** Data to examine follows **

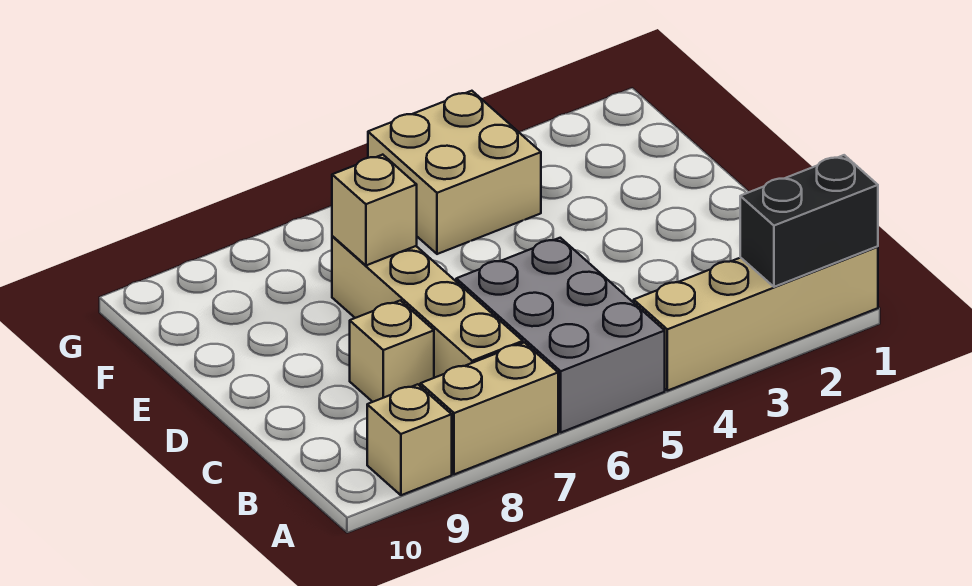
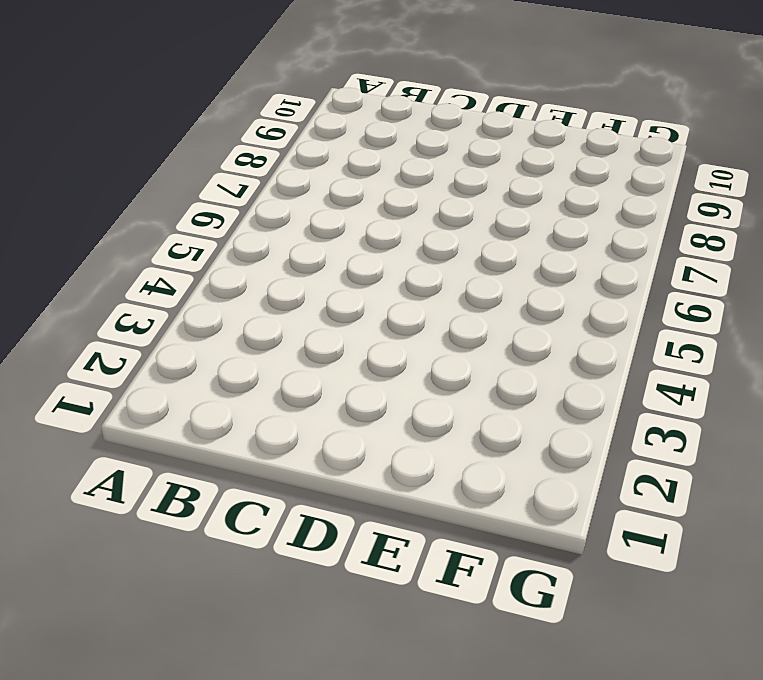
none -> tan brick A1:A4 level 1
none -> grey brick A5:C6 level 1

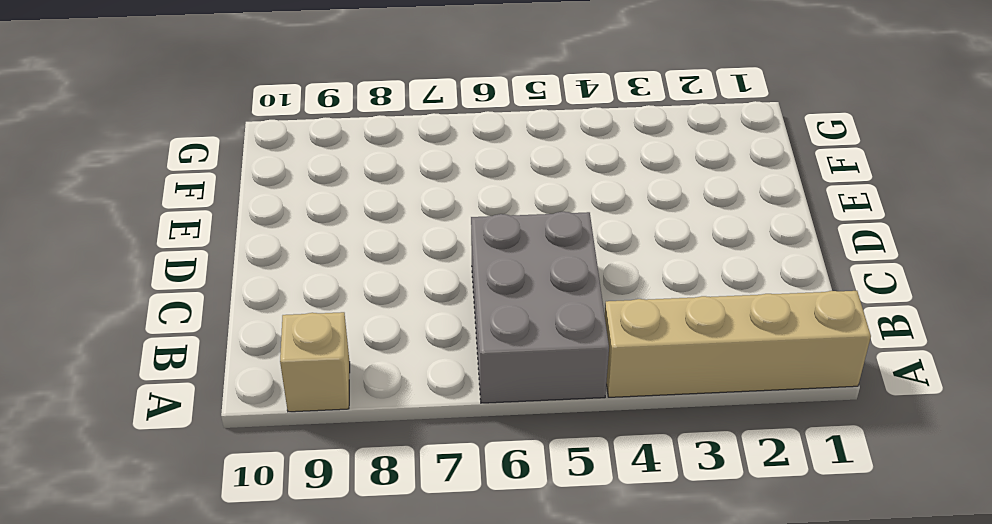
none -> tan brick A7:A8 level 1
none -> tan brick B7:E7 level 1

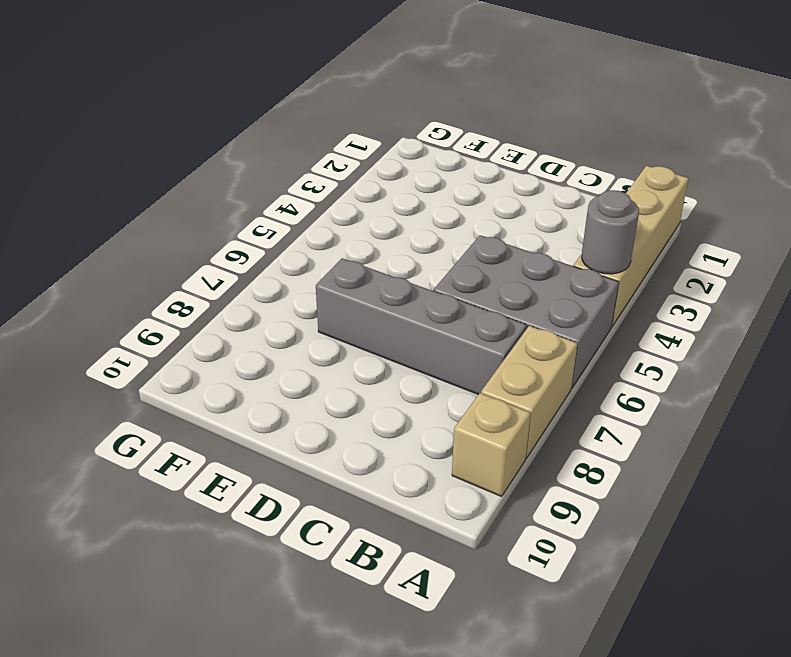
grey round brick A4 level 2 -> none
grey brick B7:E7 level 1 -> tan brick B7:E7 level 1
none -> tan brick C8 level 1
none -> tan brick F4:G5 level 1

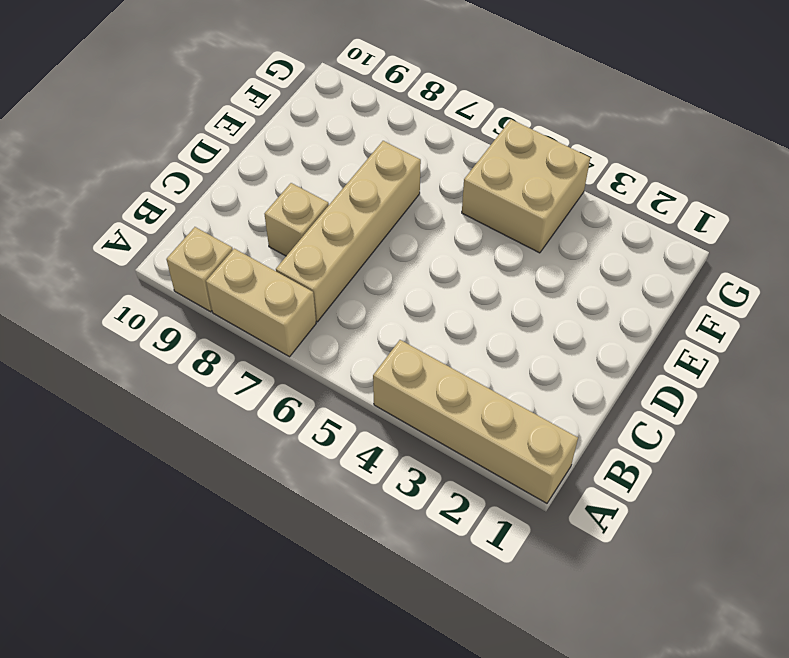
none -> grey brick A5:C6 level 1
none -> black brick A1:A2 level 2

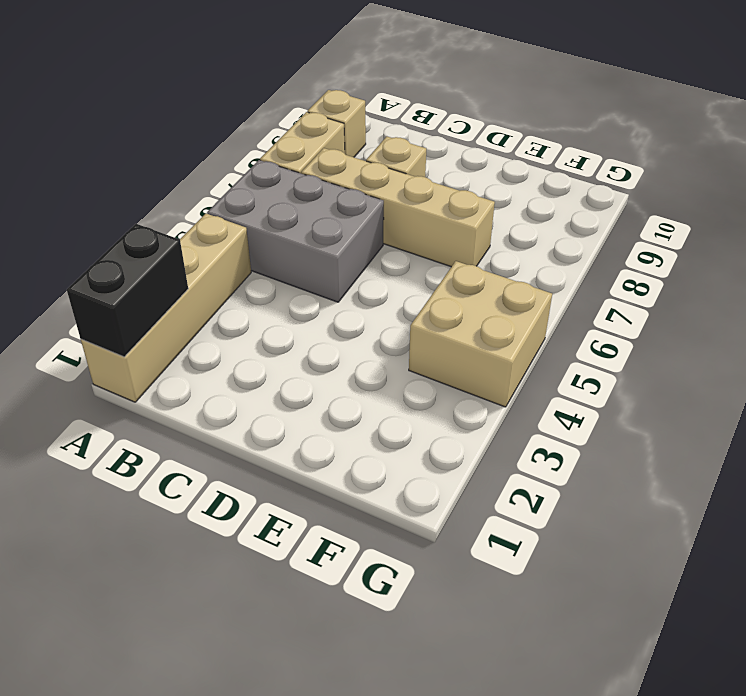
none -> tan brick E7 level 2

** End of Data to examine **

Work to complete: Return solely the number of lines in the data that include the word "none".

Exercise response: 10